• **Data rows**:

+++

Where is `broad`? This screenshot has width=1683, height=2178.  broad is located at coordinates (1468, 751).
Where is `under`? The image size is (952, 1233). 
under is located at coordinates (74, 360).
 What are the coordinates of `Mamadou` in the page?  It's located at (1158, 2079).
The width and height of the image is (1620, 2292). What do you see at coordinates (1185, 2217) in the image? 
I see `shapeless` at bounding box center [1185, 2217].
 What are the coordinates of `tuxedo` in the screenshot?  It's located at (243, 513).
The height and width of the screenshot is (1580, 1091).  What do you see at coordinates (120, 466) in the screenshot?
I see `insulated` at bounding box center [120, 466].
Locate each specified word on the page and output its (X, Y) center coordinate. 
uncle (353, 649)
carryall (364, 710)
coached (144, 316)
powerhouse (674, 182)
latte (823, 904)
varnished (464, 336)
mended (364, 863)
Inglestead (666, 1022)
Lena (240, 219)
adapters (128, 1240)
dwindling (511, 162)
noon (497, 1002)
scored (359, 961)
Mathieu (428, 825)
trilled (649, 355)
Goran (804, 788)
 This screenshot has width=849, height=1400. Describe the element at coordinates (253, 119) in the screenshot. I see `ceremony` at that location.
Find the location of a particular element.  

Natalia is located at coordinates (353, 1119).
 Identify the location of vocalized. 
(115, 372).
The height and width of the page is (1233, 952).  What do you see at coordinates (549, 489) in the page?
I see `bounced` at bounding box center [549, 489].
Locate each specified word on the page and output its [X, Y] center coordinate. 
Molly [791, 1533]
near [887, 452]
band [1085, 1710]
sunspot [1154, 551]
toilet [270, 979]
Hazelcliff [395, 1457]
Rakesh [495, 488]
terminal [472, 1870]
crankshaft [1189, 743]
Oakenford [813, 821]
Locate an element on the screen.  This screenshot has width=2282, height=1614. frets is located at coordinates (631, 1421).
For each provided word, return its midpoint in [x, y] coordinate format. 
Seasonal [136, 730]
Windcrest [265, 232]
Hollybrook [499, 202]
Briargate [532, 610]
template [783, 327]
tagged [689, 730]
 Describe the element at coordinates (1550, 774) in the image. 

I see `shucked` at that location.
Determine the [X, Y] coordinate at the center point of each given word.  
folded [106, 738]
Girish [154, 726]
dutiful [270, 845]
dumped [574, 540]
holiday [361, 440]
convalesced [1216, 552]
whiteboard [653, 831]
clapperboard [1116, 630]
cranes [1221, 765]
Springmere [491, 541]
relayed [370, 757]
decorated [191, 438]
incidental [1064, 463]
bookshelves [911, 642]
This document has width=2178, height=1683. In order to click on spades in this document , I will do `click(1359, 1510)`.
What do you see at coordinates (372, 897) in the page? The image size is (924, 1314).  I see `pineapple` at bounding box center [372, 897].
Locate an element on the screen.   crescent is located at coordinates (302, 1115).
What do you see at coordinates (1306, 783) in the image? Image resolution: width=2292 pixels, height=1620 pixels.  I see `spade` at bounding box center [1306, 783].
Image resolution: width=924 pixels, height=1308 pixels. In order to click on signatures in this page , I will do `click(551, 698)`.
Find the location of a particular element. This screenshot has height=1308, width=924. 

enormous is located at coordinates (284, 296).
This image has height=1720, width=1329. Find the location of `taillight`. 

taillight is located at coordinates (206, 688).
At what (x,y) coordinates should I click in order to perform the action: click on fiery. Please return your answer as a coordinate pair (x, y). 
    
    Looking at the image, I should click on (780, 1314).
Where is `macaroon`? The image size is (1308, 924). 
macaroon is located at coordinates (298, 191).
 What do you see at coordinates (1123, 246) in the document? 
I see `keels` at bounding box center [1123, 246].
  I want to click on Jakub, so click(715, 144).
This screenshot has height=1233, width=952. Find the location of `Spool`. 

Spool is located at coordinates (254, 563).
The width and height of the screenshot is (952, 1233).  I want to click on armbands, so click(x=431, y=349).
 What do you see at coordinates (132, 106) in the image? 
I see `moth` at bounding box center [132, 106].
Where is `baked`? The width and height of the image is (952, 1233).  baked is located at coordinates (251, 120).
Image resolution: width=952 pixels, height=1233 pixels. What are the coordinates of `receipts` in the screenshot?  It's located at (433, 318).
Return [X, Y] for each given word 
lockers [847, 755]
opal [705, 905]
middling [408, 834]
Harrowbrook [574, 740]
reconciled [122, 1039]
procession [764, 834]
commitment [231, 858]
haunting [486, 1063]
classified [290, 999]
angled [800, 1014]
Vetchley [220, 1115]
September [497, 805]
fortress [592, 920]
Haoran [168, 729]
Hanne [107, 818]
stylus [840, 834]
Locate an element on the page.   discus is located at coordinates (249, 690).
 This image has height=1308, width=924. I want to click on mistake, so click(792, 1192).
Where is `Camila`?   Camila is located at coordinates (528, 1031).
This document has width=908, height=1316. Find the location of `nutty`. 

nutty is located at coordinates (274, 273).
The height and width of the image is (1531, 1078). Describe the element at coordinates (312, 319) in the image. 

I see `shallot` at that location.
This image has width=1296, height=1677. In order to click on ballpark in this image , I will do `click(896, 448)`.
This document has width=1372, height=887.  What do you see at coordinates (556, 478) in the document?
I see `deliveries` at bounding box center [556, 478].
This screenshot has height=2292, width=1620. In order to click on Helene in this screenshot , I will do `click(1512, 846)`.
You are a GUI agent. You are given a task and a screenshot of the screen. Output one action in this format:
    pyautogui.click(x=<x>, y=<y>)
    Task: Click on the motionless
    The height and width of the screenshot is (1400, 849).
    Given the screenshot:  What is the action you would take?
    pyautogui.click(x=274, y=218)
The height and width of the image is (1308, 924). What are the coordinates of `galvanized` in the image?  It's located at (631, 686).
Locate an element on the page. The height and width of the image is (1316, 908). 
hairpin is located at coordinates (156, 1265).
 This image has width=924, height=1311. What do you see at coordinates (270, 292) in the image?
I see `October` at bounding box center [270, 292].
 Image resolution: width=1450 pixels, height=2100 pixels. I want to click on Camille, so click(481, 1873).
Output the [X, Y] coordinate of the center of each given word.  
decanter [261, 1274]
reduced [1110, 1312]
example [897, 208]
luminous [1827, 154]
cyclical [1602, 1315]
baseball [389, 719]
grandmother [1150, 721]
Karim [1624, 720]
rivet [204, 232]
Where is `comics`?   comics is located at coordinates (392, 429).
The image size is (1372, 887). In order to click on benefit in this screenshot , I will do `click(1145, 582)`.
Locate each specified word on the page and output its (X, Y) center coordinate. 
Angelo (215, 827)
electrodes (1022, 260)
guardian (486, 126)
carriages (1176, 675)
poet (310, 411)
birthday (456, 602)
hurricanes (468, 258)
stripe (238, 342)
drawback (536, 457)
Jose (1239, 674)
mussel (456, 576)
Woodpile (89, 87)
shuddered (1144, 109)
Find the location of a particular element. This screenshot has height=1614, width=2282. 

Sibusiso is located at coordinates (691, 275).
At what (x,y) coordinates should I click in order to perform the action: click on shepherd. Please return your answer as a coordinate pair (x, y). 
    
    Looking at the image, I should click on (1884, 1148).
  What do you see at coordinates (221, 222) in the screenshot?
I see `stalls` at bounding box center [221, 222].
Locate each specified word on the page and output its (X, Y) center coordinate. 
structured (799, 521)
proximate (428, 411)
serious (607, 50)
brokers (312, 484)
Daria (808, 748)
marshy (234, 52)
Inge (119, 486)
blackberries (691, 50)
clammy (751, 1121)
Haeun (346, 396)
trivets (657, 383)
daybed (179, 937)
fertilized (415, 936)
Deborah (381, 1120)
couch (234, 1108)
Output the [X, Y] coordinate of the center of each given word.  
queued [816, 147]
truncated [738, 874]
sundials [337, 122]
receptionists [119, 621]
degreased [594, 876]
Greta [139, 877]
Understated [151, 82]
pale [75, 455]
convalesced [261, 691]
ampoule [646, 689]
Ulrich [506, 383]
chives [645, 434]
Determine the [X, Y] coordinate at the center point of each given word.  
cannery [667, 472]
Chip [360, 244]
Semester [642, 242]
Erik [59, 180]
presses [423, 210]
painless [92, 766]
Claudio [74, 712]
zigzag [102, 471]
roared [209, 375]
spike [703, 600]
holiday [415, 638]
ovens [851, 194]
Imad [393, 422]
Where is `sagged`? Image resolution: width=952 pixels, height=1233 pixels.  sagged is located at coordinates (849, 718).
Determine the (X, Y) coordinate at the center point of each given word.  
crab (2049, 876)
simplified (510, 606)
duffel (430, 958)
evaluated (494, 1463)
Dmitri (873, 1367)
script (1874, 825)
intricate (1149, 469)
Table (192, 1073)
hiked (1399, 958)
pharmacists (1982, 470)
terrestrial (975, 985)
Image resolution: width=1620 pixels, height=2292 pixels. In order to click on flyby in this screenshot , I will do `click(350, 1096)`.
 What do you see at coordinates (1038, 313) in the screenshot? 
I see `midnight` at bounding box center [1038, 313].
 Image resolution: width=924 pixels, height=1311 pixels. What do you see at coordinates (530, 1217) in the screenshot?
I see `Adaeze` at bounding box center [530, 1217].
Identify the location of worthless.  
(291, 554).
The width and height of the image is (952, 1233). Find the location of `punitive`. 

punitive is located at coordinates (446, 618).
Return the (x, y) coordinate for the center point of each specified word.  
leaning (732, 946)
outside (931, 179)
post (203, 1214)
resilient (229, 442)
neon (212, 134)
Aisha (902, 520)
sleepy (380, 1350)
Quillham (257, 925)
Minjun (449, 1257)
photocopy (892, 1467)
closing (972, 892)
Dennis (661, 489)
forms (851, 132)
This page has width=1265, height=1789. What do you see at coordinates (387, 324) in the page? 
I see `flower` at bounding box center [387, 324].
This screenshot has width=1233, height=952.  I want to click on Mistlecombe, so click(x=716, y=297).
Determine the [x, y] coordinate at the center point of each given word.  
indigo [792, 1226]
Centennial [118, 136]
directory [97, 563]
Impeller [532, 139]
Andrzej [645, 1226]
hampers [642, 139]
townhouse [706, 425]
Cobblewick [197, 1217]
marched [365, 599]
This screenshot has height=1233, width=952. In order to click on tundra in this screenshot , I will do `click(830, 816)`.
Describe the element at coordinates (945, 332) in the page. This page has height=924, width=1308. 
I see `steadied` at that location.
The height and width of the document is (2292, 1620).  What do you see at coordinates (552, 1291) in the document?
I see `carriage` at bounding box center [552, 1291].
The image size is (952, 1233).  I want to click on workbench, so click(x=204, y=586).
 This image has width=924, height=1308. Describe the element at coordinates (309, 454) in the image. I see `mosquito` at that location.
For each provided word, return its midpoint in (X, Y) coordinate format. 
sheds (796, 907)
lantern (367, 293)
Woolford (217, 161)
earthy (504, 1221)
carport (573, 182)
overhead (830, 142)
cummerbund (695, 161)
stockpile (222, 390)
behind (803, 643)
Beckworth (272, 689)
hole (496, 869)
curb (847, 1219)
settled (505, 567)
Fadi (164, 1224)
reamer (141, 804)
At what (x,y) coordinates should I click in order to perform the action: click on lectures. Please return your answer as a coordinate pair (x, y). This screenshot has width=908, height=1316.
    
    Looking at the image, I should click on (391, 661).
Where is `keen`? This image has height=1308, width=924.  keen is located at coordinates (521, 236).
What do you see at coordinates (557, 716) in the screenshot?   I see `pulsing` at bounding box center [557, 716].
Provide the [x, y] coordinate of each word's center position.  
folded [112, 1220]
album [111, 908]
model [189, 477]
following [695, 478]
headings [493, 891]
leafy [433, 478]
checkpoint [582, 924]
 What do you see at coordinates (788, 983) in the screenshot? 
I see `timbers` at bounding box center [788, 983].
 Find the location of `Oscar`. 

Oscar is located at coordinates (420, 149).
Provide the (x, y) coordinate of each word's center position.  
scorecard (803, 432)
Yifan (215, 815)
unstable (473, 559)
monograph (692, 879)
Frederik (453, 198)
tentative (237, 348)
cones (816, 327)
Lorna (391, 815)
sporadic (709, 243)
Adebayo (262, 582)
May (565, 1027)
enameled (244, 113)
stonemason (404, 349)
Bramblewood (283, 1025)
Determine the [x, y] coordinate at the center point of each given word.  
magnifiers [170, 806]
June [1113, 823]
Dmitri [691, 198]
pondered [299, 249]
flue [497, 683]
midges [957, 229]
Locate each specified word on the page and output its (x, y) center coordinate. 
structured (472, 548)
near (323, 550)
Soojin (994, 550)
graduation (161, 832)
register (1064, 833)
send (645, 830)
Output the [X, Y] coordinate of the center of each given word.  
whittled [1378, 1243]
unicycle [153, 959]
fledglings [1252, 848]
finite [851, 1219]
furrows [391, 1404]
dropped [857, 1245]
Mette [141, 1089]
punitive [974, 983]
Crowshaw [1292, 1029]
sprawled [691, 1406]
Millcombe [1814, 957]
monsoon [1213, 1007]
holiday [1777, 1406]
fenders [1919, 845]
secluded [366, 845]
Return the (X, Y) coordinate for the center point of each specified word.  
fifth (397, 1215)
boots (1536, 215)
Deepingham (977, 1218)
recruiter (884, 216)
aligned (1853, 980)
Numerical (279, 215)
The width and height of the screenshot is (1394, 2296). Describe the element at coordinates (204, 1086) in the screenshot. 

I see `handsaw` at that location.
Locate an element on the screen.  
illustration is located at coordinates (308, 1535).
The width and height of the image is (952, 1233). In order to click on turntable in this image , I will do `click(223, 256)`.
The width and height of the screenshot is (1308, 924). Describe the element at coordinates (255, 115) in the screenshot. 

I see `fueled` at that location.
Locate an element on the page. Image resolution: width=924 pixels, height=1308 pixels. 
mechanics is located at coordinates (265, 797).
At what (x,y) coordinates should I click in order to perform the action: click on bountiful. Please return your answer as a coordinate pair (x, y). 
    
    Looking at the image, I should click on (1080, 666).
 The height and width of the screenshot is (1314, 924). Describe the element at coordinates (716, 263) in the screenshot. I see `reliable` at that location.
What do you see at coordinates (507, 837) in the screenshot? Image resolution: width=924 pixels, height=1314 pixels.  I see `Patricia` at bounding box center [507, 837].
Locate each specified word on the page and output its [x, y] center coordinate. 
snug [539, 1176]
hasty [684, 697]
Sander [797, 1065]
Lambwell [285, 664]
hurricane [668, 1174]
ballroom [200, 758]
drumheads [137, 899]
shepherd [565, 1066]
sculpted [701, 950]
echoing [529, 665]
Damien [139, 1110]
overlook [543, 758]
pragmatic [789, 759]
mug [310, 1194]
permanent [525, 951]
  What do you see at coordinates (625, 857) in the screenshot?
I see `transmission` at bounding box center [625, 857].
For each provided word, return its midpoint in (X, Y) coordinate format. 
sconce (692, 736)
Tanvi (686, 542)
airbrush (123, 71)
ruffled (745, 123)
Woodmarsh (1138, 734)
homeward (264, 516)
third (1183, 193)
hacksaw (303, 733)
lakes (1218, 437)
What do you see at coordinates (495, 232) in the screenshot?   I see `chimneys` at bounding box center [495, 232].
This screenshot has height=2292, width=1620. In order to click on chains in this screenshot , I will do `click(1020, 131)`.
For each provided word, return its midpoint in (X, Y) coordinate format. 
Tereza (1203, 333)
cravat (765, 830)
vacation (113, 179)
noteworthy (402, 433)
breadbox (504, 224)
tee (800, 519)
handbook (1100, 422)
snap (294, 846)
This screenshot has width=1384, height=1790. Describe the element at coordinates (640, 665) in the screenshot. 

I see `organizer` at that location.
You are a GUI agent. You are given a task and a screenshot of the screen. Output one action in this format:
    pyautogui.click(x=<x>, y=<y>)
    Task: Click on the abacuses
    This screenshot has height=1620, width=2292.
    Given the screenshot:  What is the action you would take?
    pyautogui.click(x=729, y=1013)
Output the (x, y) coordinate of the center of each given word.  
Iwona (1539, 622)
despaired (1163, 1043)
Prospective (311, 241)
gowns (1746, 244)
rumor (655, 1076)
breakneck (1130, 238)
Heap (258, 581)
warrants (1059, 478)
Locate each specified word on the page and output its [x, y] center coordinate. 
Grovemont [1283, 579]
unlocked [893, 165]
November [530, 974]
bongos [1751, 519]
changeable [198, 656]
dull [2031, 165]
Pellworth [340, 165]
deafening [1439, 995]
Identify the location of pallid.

+++

• **Problem description**:
Repeat, exactly and in full, the part of the records above that opens with the line containing "near [887, 452]" and closes with the line containing "taillight is located", including both of those lines.

• **Task output**:
near [887, 452]
band [1085, 1710]
sunspot [1154, 551]
toilet [270, 979]
Hazelcliff [395, 1457]
Rakesh [495, 488]
terminal [472, 1870]
crankshaft [1189, 743]
Oakenford [813, 821]
Locate an element on the screen.  This screenshot has width=2282, height=1614. frets is located at coordinates (631, 1421).
For each provided word, return its midpoint in [x, y] coordinate format. 
Seasonal [136, 730]
Windcrest [265, 232]
Hollybrook [499, 202]
Briargate [532, 610]
template [783, 327]
tagged [689, 730]
 Describe the element at coordinates (1550, 774) in the image. 

I see `shucked` at that location.
Determine the [X, Y] coordinate at the center point of each given word.  
folded [106, 738]
Girish [154, 726]
dutiful [270, 845]
dumped [574, 540]
holiday [361, 440]
convalesced [1216, 552]
whiteboard [653, 831]
clapperboard [1116, 630]
cranes [1221, 765]
Springmere [491, 541]
relayed [370, 757]
decorated [191, 438]
incidental [1064, 463]
bookshelves [911, 642]
This document has width=2178, height=1683. In order to click on spades in this document , I will do `click(1359, 1510)`.
What do you see at coordinates (372, 897) in the page? The image size is (924, 1314).  I see `pineapple` at bounding box center [372, 897].
Locate an element on the screen.   crescent is located at coordinates (302, 1115).
What do you see at coordinates (1306, 783) in the image? Image resolution: width=2292 pixels, height=1620 pixels.  I see `spade` at bounding box center [1306, 783].
Image resolution: width=924 pixels, height=1308 pixels. In order to click on signatures in this page , I will do `click(551, 698)`.
Find the location of a particular element. This screenshot has height=1308, width=924. 

enormous is located at coordinates (284, 296).
This image has height=1720, width=1329. Find the location of `taillight`. 

taillight is located at coordinates (206, 688).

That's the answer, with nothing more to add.